Supplied data:
■ ■ ■ ■

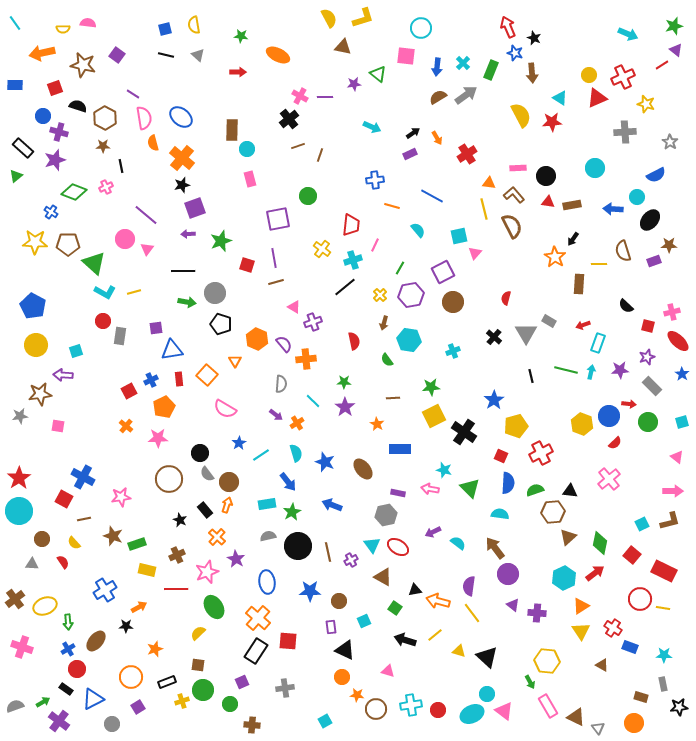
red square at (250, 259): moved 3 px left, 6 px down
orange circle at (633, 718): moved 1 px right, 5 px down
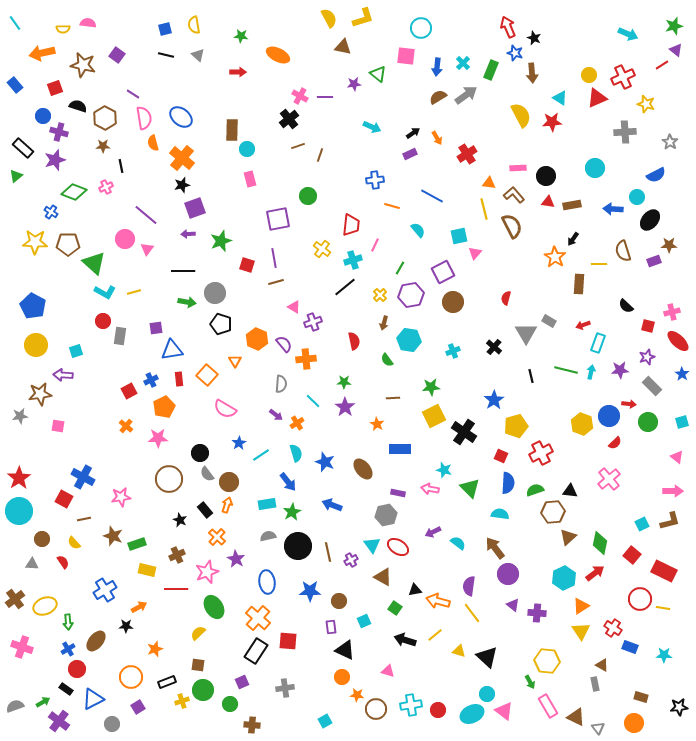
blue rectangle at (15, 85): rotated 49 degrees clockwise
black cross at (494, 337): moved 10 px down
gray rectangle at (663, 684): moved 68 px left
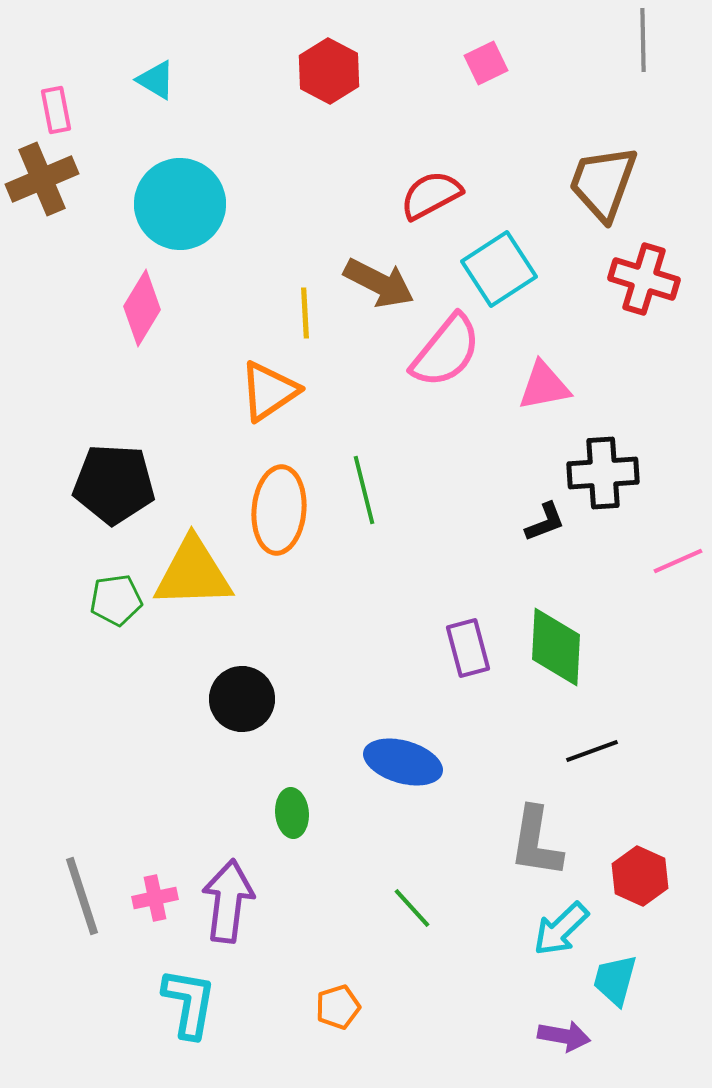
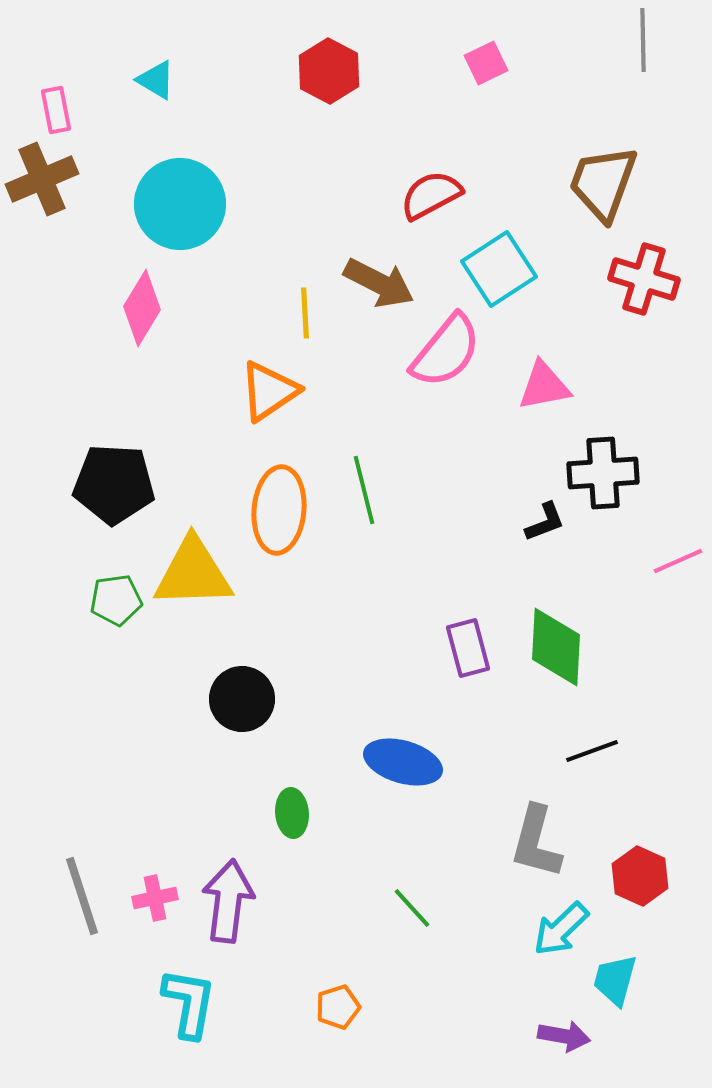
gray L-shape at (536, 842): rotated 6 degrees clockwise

■ ■ ■ ■

The problem:
Copy all of the data above word for word, leaving out the pictures.

Solution to this exercise:
red square at (250, 259): moved 3 px left, 6 px down
orange circle at (633, 718): moved 1 px right, 5 px down
blue rectangle at (15, 85): rotated 49 degrees clockwise
black cross at (494, 337): moved 10 px down
gray rectangle at (663, 684): moved 68 px left
gray L-shape at (536, 842): rotated 6 degrees clockwise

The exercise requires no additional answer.